| Data under study |
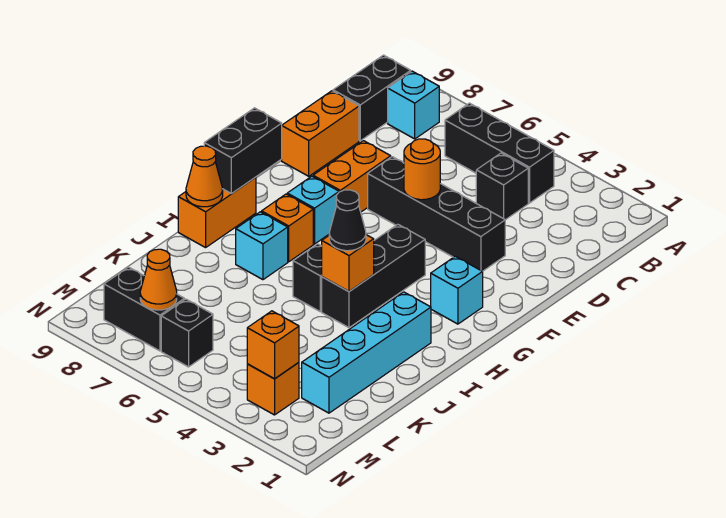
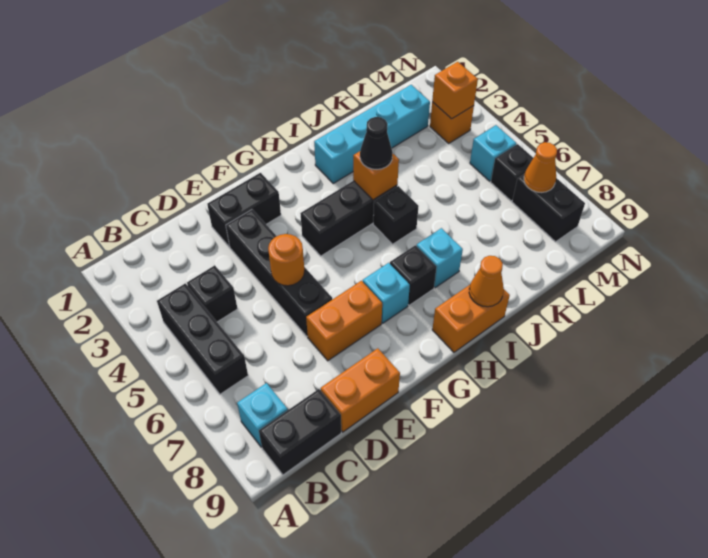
cyan brick G2 level 1 -> cyan brick M5 level 1
black brick G9:H9 level 2 -> black brick E2:F2 level 1
orange brick H7 level 1 -> black brick H7 level 1

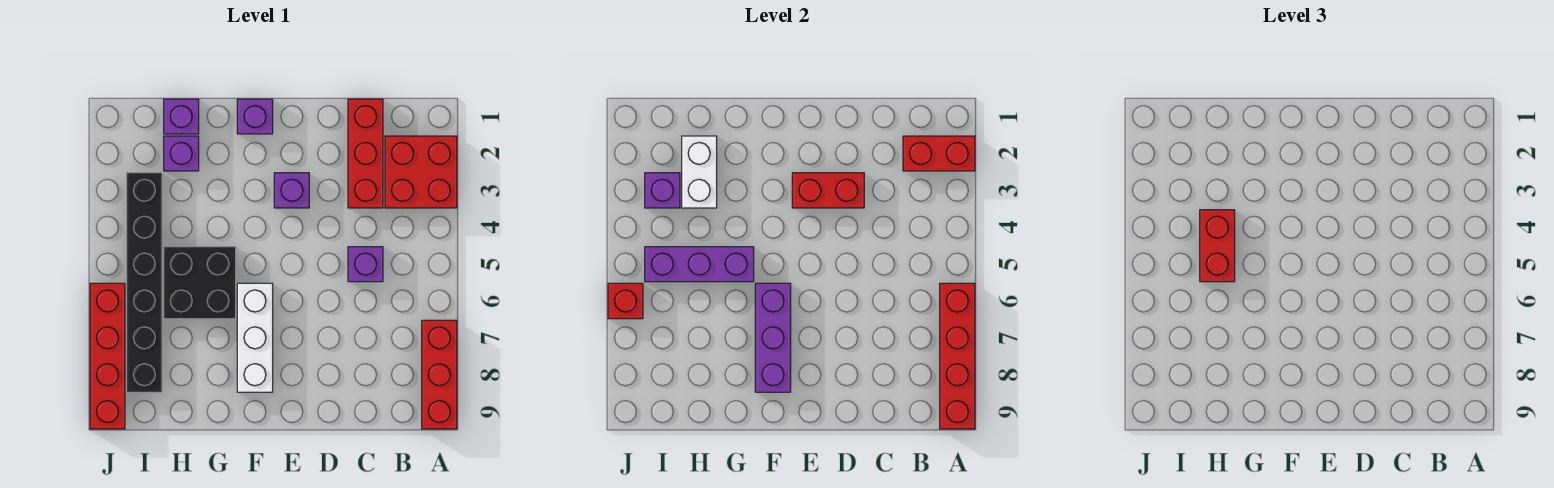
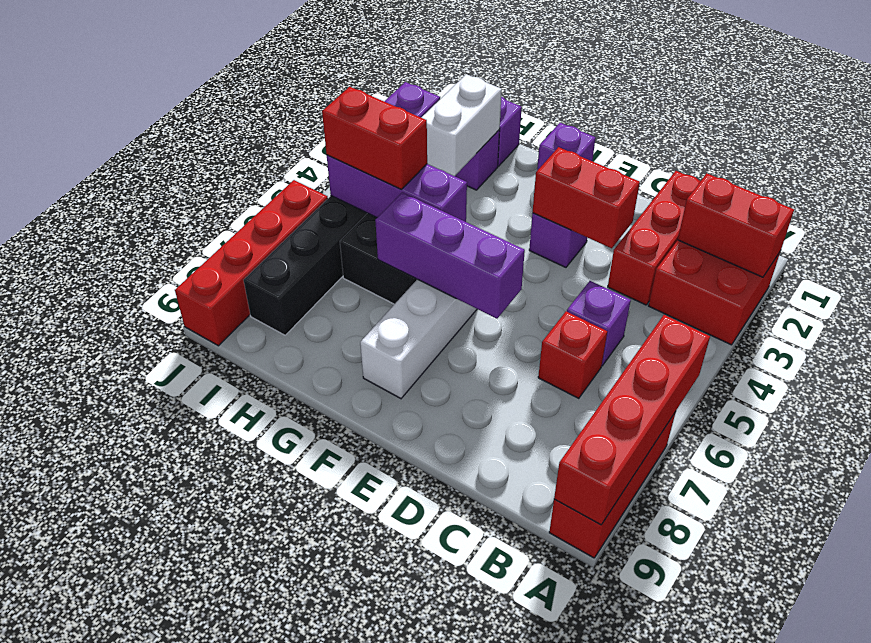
purple brick F6:F8 level 2 -> purple brick E6:G6 level 2
red brick H4:H5 level 3 -> red brick H5:I5 level 3
red brick J6 level 2 -> red brick C6 level 1

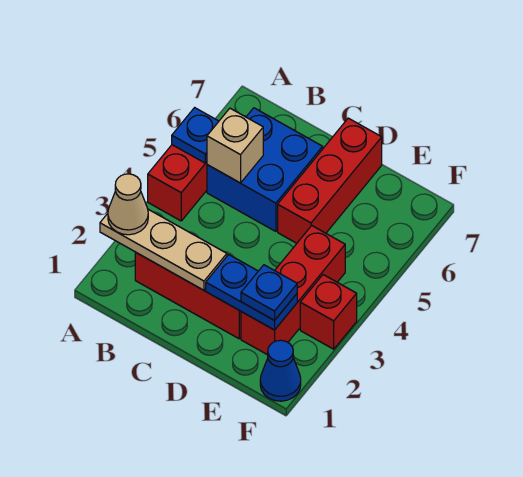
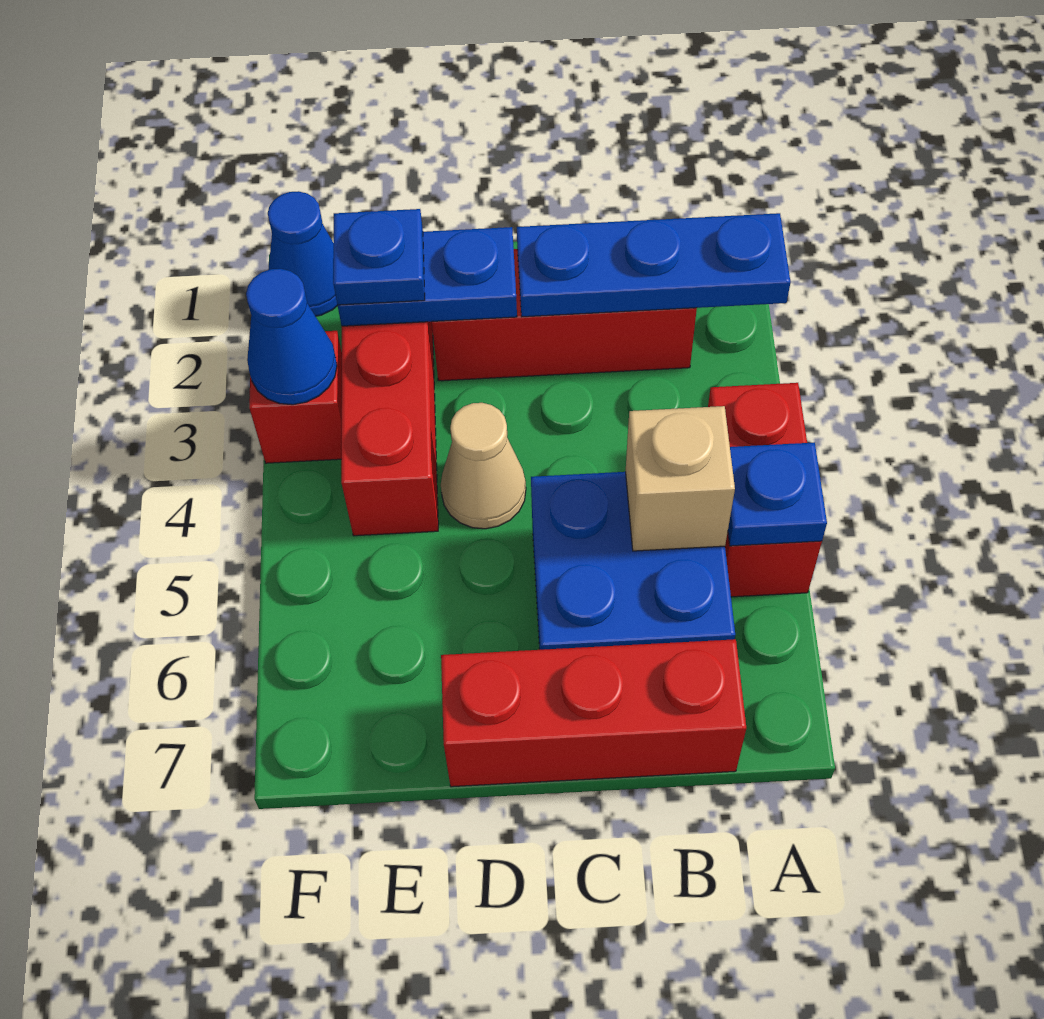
tan plate A2:C2 level 2 -> blue plate A2:C2 level 2
tan cone A2 level 3 -> tan cone D4 level 1
red brick D5:D7 level 1 -> red brick B7:D7 level 1
none -> blue cone F3 level 2

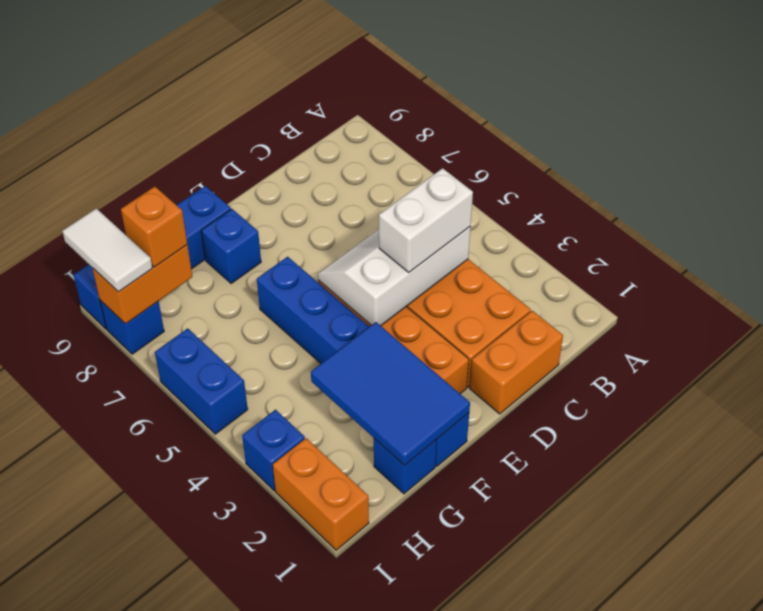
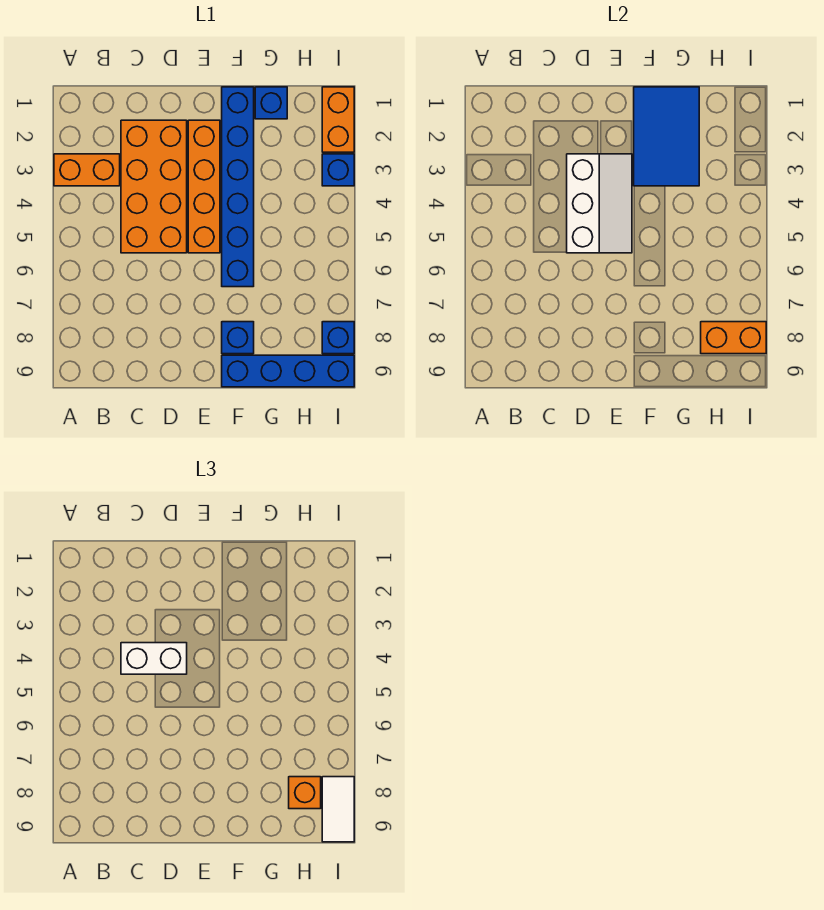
orange brick C1:D1 level 1 -> orange brick A3:B3 level 1
white slope C4:E5 level 2 top 4 -> white slope D3:E5 level 2 top D
blue brick I5:I6 level 1 -> none

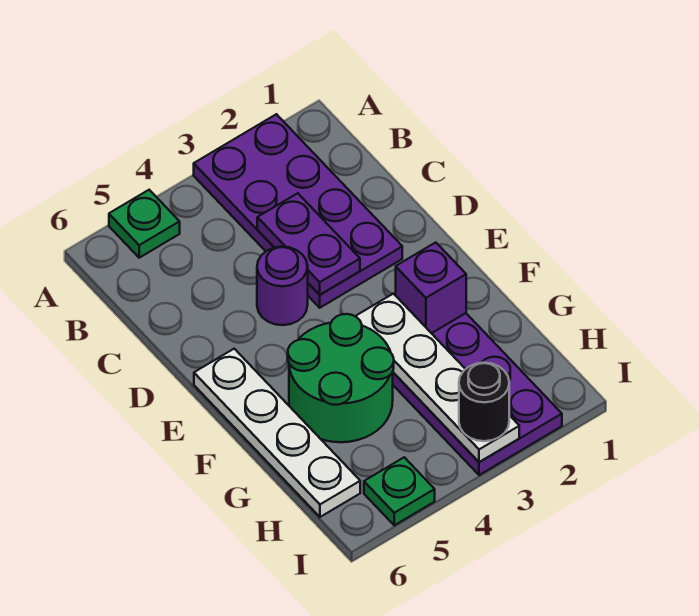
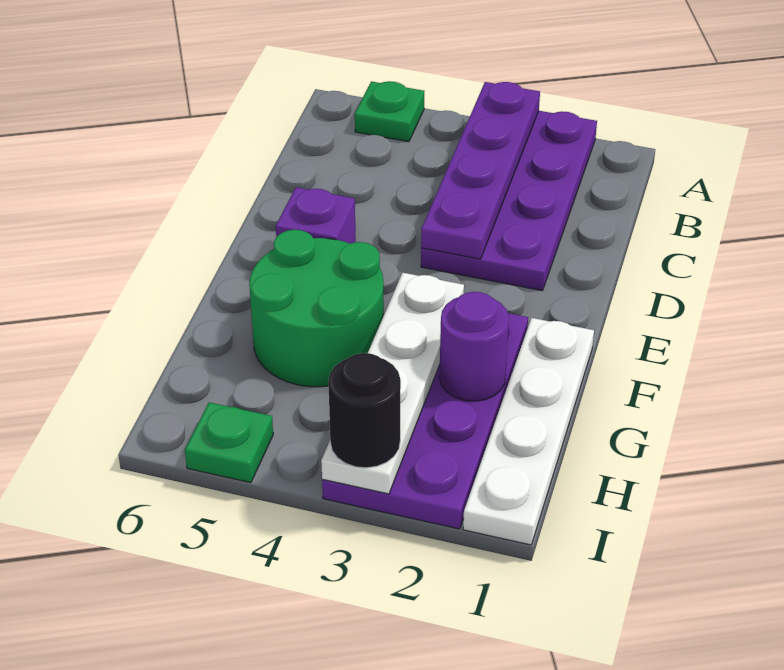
purple plate C3:D3 level 2 -> purple plate A3:D3 level 2
purple round brick D4 level 1 -> purple round brick G2 level 2
white plate E6:H6 level 1 -> white plate F1:I1 level 1
purple brick F2 level 2 -> purple brick E5 level 1

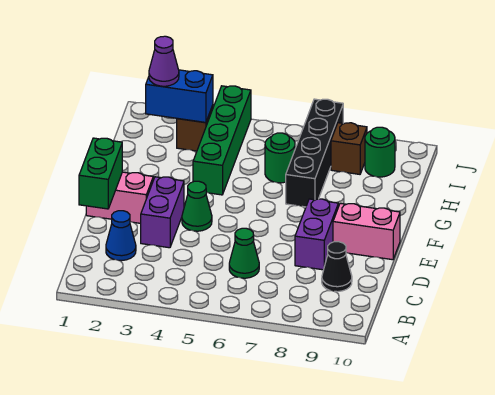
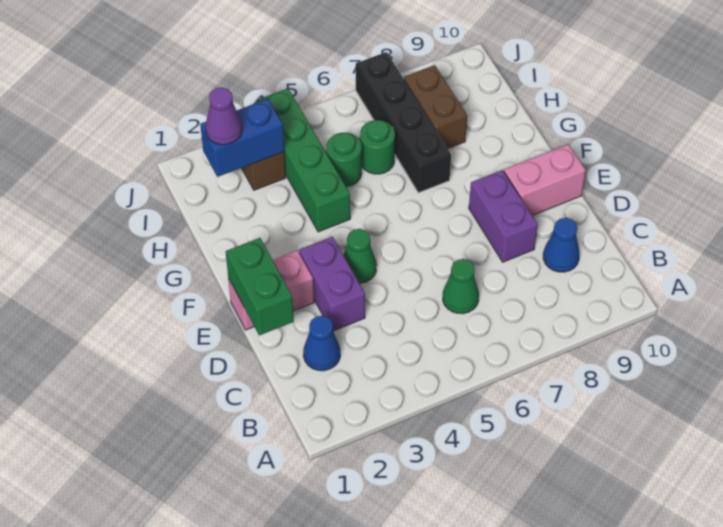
black cone C9 level 1 -> blue cone C9 level 1
brown brick I8 level 1 -> brown brick H8:I8 level 1
green round brick I9 level 1 -> green round brick H5 level 1

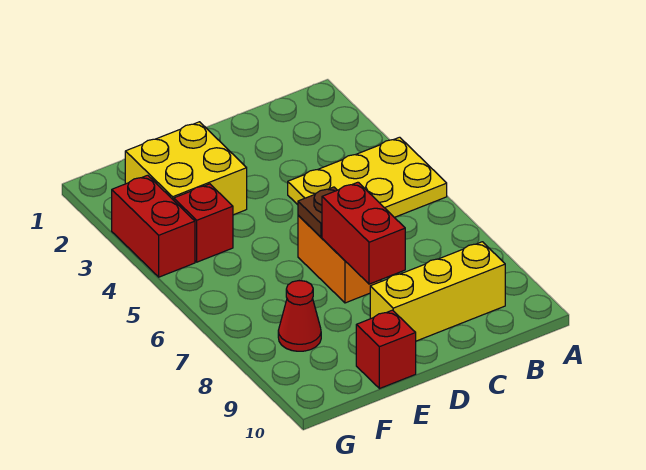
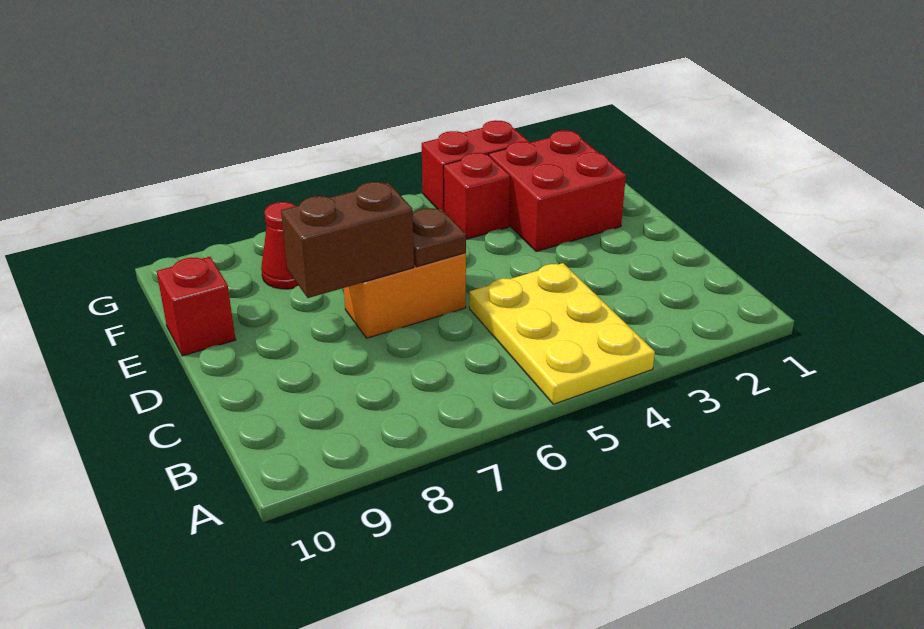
yellow brick B9:D9 level 1 -> none
red brick D7:D8 level 2 -> brown brick D7:D8 level 2
yellow brick E2:F3 level 1 -> red brick E2:F3 level 1

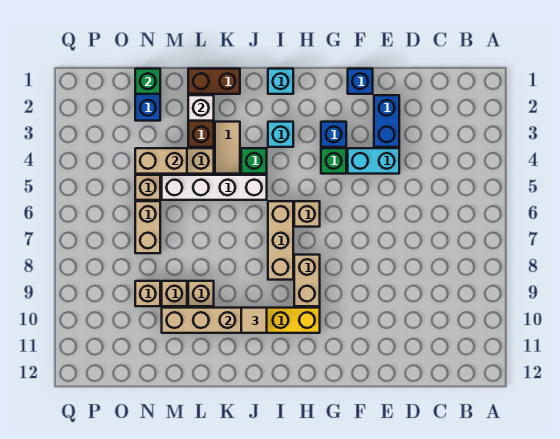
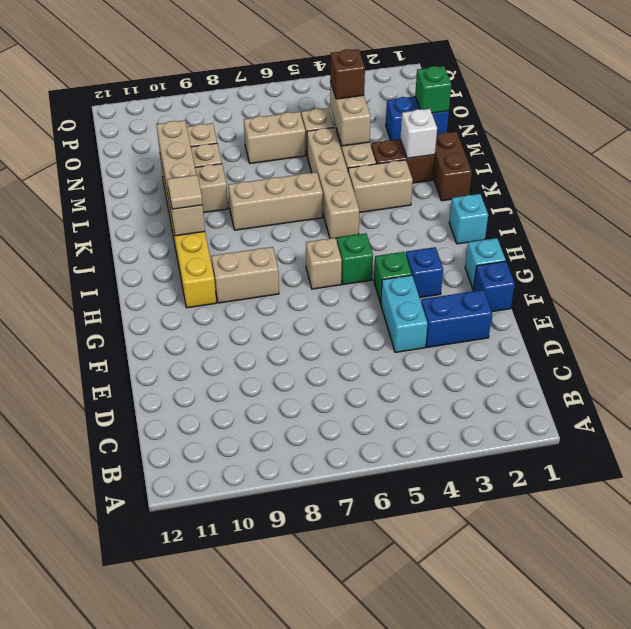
cyan brick I3 level 1 -> cyan brick G1 level 1
tan brick I6:I8 level 1 -> tan brick K6:K8 level 1
green brick J4 level 1 -> green brick H5 level 1
white brick J5:M5 level 1 -> tan brick J5:M5 level 1
tan tile K3:K4 level 1 -> tan brick K3:K4 level 1
none -> brown brick N4 level 3

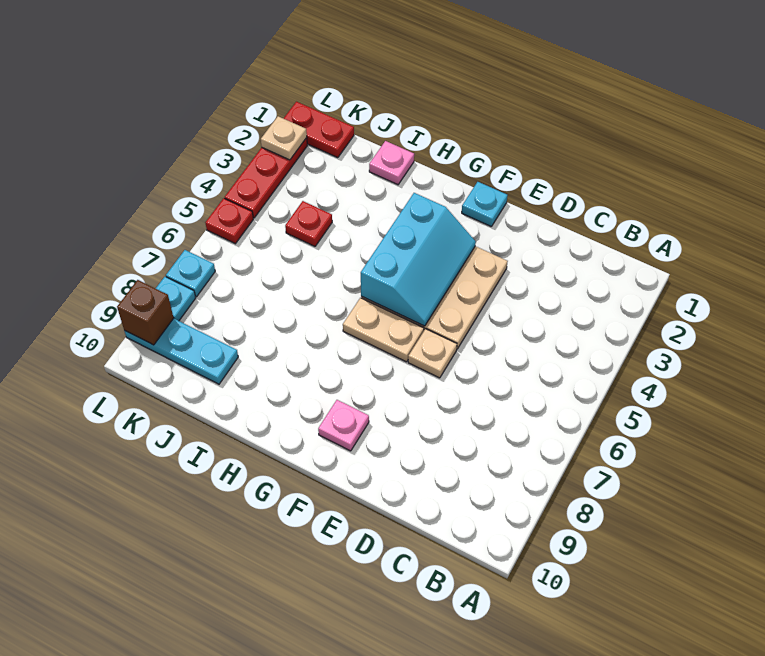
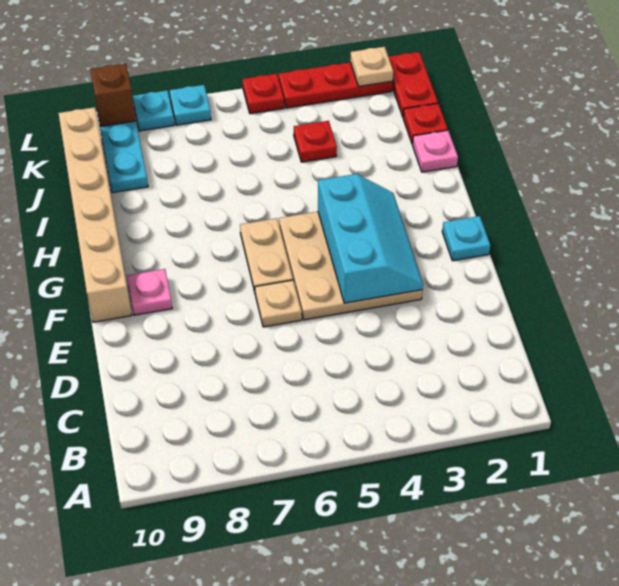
cyan slope F3:G5 level 2 top G -> cyan slope E3:G4 level 2 top 4
none -> tan brick F10:K10 level 1
none -> red plate J1 level 1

| Exercise |
Using the data above, transcribe exactly the lines between those containing "blue brick I5:I6 level 1 -> none" and "cyan slope F3:G5", inclusive, and leave every picture behind.

| Expected answer |
blue brick I5:I6 level 1 -> none

purple plate C3:D3 level 2 -> purple plate A3:D3 level 2
purple round brick D4 level 1 -> purple round brick G2 level 2
white plate E6:H6 level 1 -> white plate F1:I1 level 1
purple brick F2 level 2 -> purple brick E5 level 1

black cone C9 level 1 -> blue cone C9 level 1
brown brick I8 level 1 -> brown brick H8:I8 level 1
green round brick I9 level 1 -> green round brick H5 level 1

yellow brick B9:D9 level 1 -> none
red brick D7:D8 level 2 -> brown brick D7:D8 level 2
yellow brick E2:F3 level 1 -> red brick E2:F3 level 1

cyan brick I3 level 1 -> cyan brick G1 level 1
tan brick I6:I8 level 1 -> tan brick K6:K8 level 1
green brick J4 level 1 -> green brick H5 level 1
white brick J5:M5 level 1 -> tan brick J5:M5 level 1
tan tile K3:K4 level 1 -> tan brick K3:K4 level 1
none -> brown brick N4 level 3

cyan slope F3:G5 level 2 top G -> cyan slope E3:G4 level 2 top 4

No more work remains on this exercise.